__ASSIGNED TASK__. Once the line holding "gone | violet" is found in the listing below, write it out and each later line exactly, up to and including the one holding "pure white hexagon".

__INPUT__.
- Opening Delimiter -
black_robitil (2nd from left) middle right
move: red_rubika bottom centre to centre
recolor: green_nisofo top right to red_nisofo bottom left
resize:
- Closing Delimiter -
- Opening Delimiter -
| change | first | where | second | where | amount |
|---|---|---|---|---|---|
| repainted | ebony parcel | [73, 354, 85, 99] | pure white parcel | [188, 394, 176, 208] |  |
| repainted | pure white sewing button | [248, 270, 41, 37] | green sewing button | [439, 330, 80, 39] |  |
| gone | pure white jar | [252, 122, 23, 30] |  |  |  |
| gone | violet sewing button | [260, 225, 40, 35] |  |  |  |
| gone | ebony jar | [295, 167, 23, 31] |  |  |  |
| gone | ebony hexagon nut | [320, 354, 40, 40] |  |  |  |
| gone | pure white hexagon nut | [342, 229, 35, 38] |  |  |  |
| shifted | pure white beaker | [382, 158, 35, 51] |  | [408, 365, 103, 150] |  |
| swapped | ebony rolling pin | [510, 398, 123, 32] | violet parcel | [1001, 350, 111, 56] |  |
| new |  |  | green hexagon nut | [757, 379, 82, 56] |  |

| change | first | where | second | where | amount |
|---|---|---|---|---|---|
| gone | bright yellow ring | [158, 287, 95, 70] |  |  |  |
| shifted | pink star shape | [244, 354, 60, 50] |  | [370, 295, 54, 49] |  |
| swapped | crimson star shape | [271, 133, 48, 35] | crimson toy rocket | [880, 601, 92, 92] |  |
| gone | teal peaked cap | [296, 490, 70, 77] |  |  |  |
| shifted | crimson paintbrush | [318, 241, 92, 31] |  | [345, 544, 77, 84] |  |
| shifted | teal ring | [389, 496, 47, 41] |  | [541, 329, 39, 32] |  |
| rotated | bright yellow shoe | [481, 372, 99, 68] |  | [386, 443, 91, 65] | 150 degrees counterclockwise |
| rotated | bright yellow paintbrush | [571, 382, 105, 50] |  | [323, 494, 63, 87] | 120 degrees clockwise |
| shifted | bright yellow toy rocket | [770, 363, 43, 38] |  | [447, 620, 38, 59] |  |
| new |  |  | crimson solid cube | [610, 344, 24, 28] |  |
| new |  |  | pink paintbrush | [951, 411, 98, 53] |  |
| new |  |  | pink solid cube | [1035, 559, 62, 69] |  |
- Closing Delimiter -
__TASK SOLUTION__.
| gone | violet sewing button | [260, 225, 40, 35] |  |  |  |
| gone | ebony jar | [295, 167, 23, 31] |  |  |  |
| gone | ebony hexagon nut | [320, 354, 40, 40] |  |  |  |
| gone | pure white hexagon nut | [342, 229, 35, 38] |  |  |  |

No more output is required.